• **STATED EXERCISE**:
Reproduce each of the rows below word for word, from the first through the last.

····················

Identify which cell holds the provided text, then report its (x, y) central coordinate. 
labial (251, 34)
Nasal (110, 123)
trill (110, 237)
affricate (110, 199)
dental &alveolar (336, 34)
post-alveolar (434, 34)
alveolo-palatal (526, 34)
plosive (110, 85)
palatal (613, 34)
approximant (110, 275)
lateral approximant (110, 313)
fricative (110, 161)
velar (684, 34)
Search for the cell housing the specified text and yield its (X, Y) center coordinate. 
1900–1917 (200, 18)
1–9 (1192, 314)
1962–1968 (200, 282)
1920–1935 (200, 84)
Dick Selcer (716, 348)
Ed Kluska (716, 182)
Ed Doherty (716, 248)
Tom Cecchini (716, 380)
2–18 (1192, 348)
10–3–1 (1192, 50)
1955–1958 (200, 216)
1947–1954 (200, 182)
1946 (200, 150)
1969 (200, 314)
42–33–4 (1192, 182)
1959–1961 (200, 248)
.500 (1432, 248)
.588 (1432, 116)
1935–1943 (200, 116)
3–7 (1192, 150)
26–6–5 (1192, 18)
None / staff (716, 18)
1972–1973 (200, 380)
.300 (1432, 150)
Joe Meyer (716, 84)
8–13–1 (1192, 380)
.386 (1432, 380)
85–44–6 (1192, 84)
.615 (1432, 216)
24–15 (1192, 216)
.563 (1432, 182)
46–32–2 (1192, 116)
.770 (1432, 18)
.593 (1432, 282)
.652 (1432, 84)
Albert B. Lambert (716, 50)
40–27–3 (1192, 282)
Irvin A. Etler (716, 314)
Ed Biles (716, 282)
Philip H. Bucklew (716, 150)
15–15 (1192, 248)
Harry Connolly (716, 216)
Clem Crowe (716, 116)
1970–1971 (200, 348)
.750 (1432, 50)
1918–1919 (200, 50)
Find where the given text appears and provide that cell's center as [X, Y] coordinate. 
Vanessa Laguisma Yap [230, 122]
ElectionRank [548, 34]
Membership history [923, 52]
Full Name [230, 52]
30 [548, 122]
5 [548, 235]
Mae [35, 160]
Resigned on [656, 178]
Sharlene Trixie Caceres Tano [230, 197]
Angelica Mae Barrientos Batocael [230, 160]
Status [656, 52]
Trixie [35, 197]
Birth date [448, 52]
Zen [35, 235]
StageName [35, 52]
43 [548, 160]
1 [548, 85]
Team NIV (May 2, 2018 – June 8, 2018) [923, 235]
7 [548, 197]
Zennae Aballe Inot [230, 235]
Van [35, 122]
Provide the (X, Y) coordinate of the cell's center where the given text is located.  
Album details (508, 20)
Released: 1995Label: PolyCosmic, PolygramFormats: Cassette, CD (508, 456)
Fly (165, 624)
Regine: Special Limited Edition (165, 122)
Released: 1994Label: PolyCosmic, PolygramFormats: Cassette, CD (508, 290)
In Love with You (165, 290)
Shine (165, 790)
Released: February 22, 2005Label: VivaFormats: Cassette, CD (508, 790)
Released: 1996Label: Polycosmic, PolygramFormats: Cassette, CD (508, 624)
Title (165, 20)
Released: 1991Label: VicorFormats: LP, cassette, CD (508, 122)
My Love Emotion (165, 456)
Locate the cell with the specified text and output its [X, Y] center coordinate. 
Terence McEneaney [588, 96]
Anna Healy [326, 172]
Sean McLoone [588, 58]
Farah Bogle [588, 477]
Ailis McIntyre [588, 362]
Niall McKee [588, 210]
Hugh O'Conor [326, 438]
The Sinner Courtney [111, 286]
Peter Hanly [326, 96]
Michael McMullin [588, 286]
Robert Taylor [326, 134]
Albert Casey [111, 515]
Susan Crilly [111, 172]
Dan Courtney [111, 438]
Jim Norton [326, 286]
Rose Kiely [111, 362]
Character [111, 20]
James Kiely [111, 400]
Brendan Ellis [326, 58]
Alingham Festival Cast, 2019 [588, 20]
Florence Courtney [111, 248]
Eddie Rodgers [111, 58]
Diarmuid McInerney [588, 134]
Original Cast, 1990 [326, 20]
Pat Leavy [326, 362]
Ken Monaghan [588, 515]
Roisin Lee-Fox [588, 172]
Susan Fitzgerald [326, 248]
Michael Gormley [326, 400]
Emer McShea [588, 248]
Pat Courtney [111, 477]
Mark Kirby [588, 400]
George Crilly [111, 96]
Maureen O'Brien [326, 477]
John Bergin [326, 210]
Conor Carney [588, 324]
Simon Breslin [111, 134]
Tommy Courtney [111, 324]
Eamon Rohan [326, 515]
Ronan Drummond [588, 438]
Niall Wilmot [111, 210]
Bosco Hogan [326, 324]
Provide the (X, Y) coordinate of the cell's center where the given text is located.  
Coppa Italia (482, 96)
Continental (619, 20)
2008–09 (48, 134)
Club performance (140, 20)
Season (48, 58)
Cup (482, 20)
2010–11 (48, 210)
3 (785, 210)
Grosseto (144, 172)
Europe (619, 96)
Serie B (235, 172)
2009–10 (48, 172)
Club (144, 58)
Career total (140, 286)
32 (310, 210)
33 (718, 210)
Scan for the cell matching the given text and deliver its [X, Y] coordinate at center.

····················

• **OUTPUT OF THE TASK**:
Identify which cell holds the provided text, then report its (x, y) central coordinate. 
labial (251, 34)
Nasal (110, 123)
trill (110, 237)
affricate (110, 199)
dental &alveolar (336, 34)
post-alveolar (434, 34)
alveolo-palatal (526, 34)
plosive (110, 85)
palatal (613, 34)
approximant (110, 275)
lateral approximant (110, 313)
fricative (110, 161)
velar (684, 34)
Search for the cell housing the specified text and yield its (X, Y) center coordinate. 
1900–1917 (200, 18)
1–9 (1192, 314)
1962–1968 (200, 282)
1920–1935 (200, 84)
Dick Selcer (716, 348)
Ed Kluska (716, 182)
Ed Doherty (716, 248)
Tom Cecchini (716, 380)
2–18 (1192, 348)
10–3–1 (1192, 50)
1955–1958 (200, 216)
1947–1954 (200, 182)
1946 (200, 150)
1969 (200, 314)
42–33–4 (1192, 182)
1959–1961 (200, 248)
.500 (1432, 248)
.588 (1432, 116)
1935–1943 (200, 116)
3–7 (1192, 150)
26–6–5 (1192, 18)
None / staff (716, 18)
1972–1973 (200, 380)
.300 (1432, 150)
Joe Meyer (716, 84)
8–13–1 (1192, 380)
.386 (1432, 380)
85–44–6 (1192, 84)
.615 (1432, 216)
24–15 (1192, 216)
.563 (1432, 182)
46–32–2 (1192, 116)
.770 (1432, 18)
.593 (1432, 282)
.652 (1432, 84)
Albert B. Lambert (716, 50)
40–27–3 (1192, 282)
Irvin A. Etler (716, 314)
Ed Biles (716, 282)
Philip H. Bucklew (716, 150)
15–15 (1192, 248)
Harry Connolly (716, 216)
Clem Crowe (716, 116)
1970–1971 (200, 348)
.750 (1432, 50)
1918–1919 (200, 50)
Find where the given text appears and provide that cell's center as [X, Y] coordinate. 
Vanessa Laguisma Yap [230, 122]
ElectionRank [548, 34]
Membership history [923, 52]
Full Name [230, 52]
30 [548, 122]
5 [548, 235]
Mae [35, 160]
Resigned on [656, 178]
Sharlene Trixie Caceres Tano [230, 197]
Angelica Mae Barrientos Batocael [230, 160]
Status [656, 52]
Trixie [35, 197]
Birth date [448, 52]
Zen [35, 235]
StageName [35, 52]
43 [548, 160]
1 [548, 85]
Team NIV (May 2, 2018 – June 8, 2018) [923, 235]
7 [548, 197]
Zennae Aballe Inot [230, 235]
Van [35, 122]
Provide the (X, Y) coordinate of the cell's center where the given text is located.  
Album details (508, 20)
Released: 1995Label: PolyCosmic, PolygramFormats: Cassette, CD (508, 456)
Fly (165, 624)
Regine: Special Limited Edition (165, 122)
Released: 1994Label: PolyCosmic, PolygramFormats: Cassette, CD (508, 290)
In Love with You (165, 290)
Shine (165, 790)
Released: February 22, 2005Label: VivaFormats: Cassette, CD (508, 790)
Released: 1996Label: Polycosmic, PolygramFormats: Cassette, CD (508, 624)
Title (165, 20)
Released: 1991Label: VicorFormats: LP, cassette, CD (508, 122)
My Love Emotion (165, 456)
Locate the cell with the specified text and output its [X, Y] center coordinate. 
Terence McEneaney [588, 96]
Anna Healy [326, 172]
Sean McLoone [588, 58]
Farah Bogle [588, 477]
Ailis McIntyre [588, 362]
Niall McKee [588, 210]
Hugh O'Conor [326, 438]
The Sinner Courtney [111, 286]
Peter Hanly [326, 96]
Michael McMullin [588, 286]
Robert Taylor [326, 134]
Albert Casey [111, 515]
Susan Crilly [111, 172]
Dan Courtney [111, 438]
Jim Norton [326, 286]
Rose Kiely [111, 362]
Character [111, 20]
James Kiely [111, 400]
Brendan Ellis [326, 58]
Alingham Festival Cast, 2019 [588, 20]
Florence Courtney [111, 248]
Eddie Rodgers [111, 58]
Diarmuid McInerney [588, 134]
Original Cast, 1990 [326, 20]
Pat Leavy [326, 362]
Ken Monaghan [588, 515]
Roisin Lee-Fox [588, 172]
Susan Fitzgerald [326, 248]
Michael Gormley [326, 400]
Emer McShea [588, 248]
Pat Courtney [111, 477]
Mark Kirby [588, 400]
George Crilly [111, 96]
Maureen O'Brien [326, 477]
John Bergin [326, 210]
Conor Carney [588, 324]
Simon Breslin [111, 134]
Tommy Courtney [111, 324]
Eamon Rohan [326, 515]
Ronan Drummond [588, 438]
Niall Wilmot [111, 210]
Bosco Hogan [326, 324]
Provide the (X, Y) coordinate of the cell's center where the given text is located.  
Coppa Italia (482, 96)
Continental (619, 20)
2008–09 (48, 134)
Club performance (140, 20)
Season (48, 58)
Cup (482, 20)
2010–11 (48, 210)
3 (785, 210)
Grosseto (144, 172)
Europe (619, 96)
Serie B (235, 172)
2009–10 (48, 172)
Club (144, 58)
Career total (140, 286)
32 (310, 210)
33 (718, 210)
Scan for the cell matching the given text and deliver its [X, Y] coordinate at center.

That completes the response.